#### Task to carry out
Counting only lines that contain "none", how many are there in the records below? Give the figure alone.

#### Supplied data
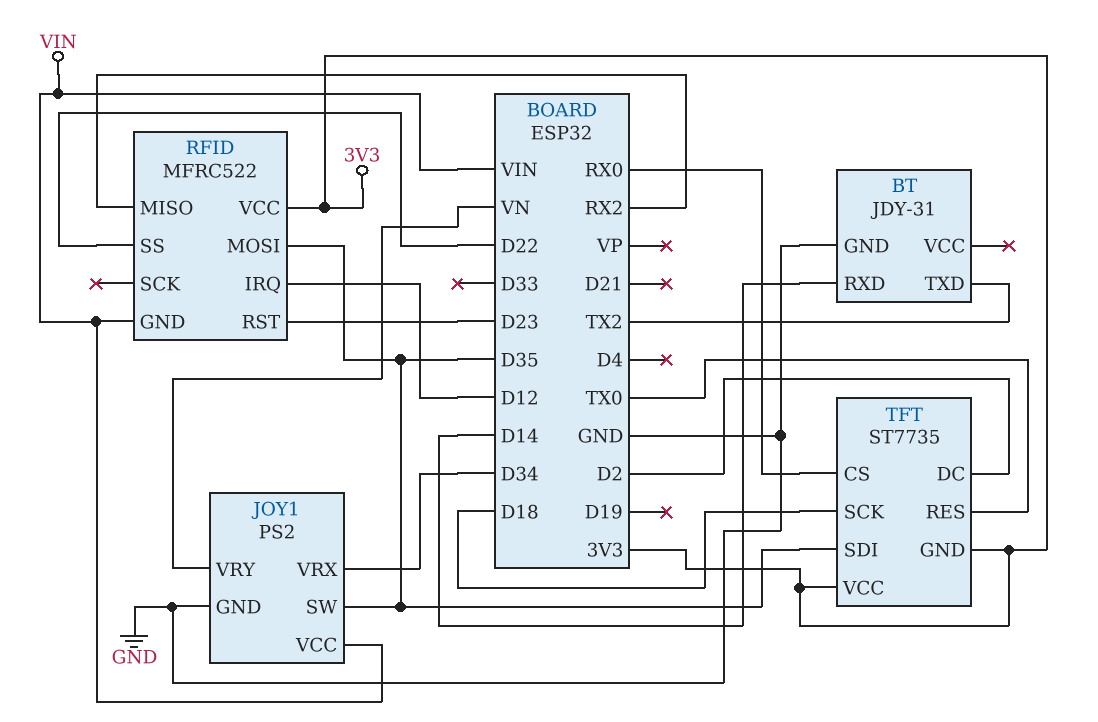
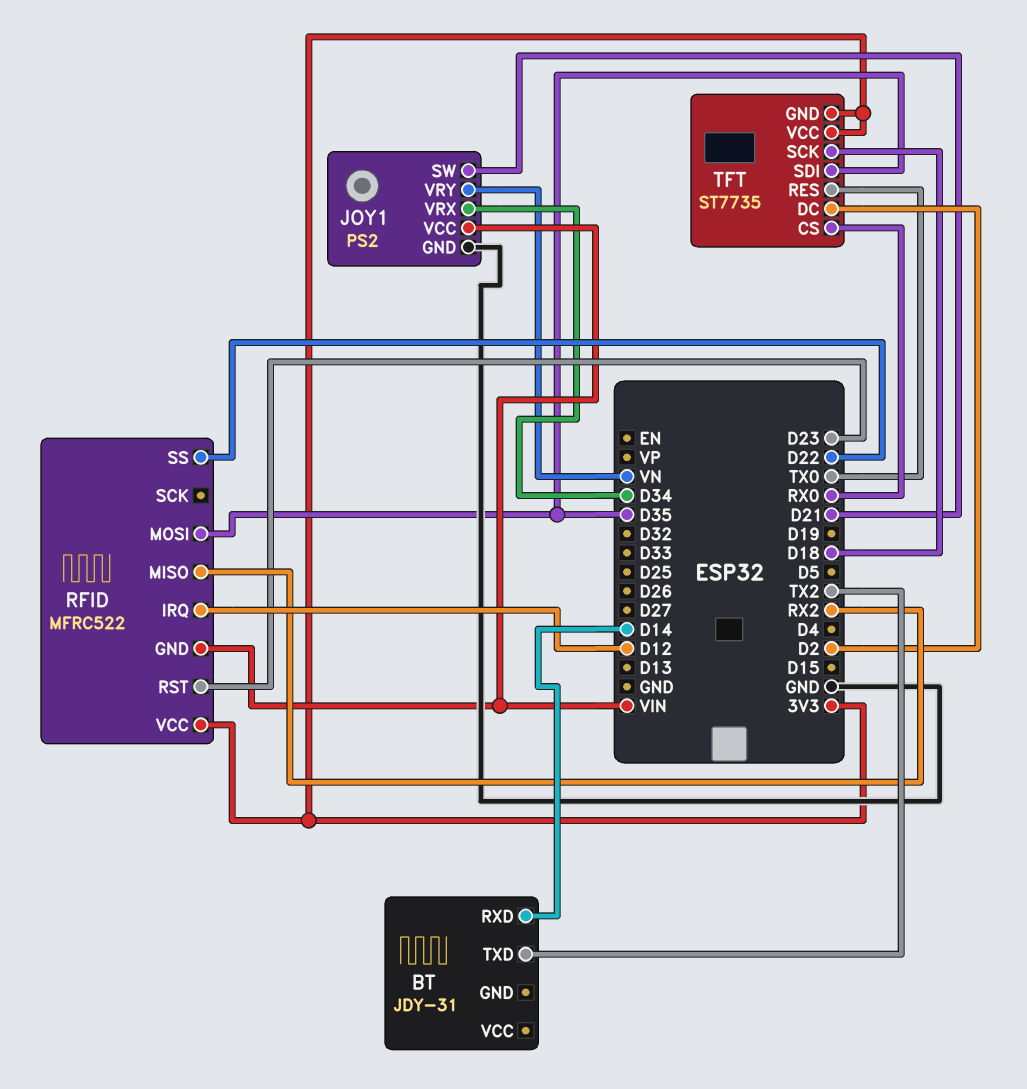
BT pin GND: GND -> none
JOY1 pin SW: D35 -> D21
--
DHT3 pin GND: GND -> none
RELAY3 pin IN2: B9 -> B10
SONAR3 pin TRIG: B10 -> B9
* * *
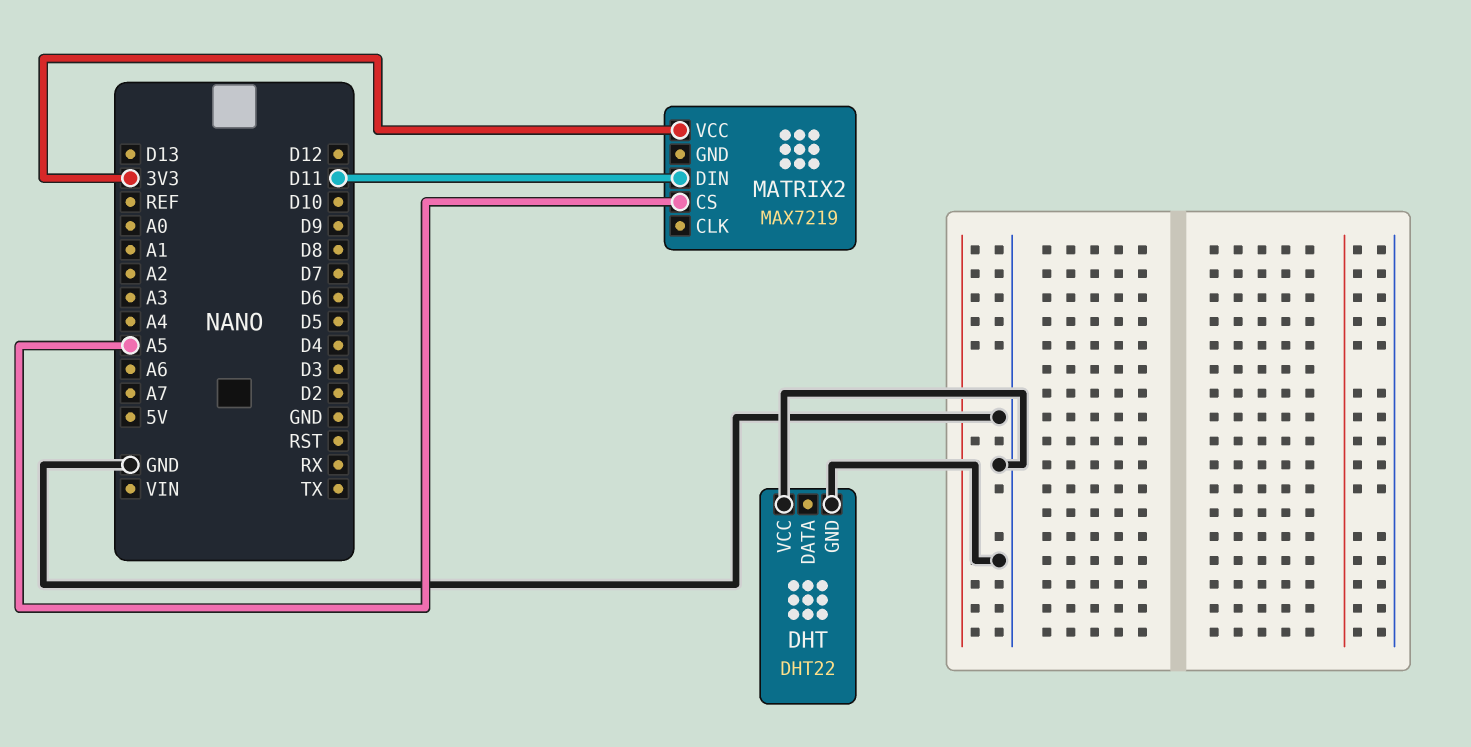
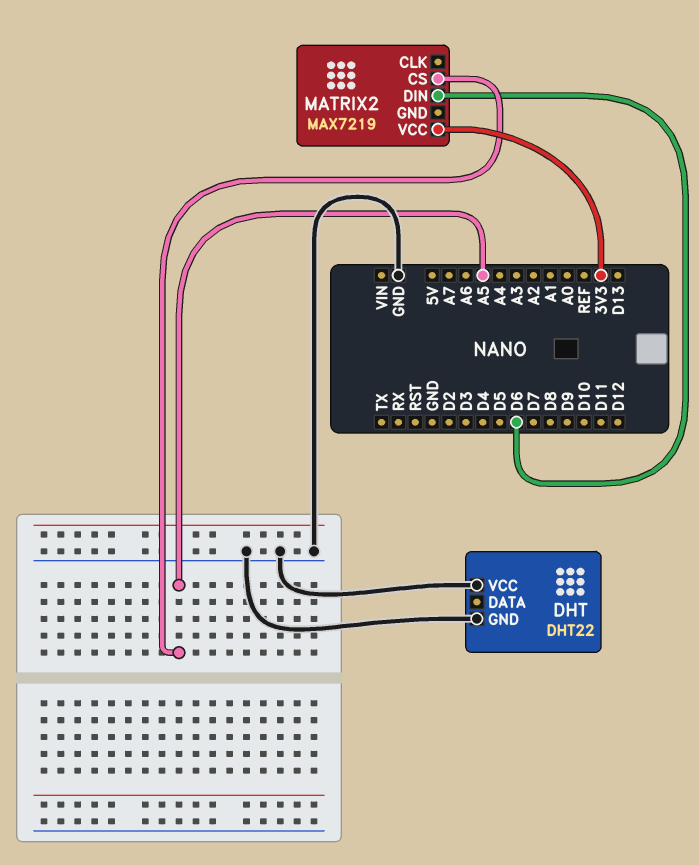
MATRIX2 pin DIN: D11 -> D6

#### The completed task
2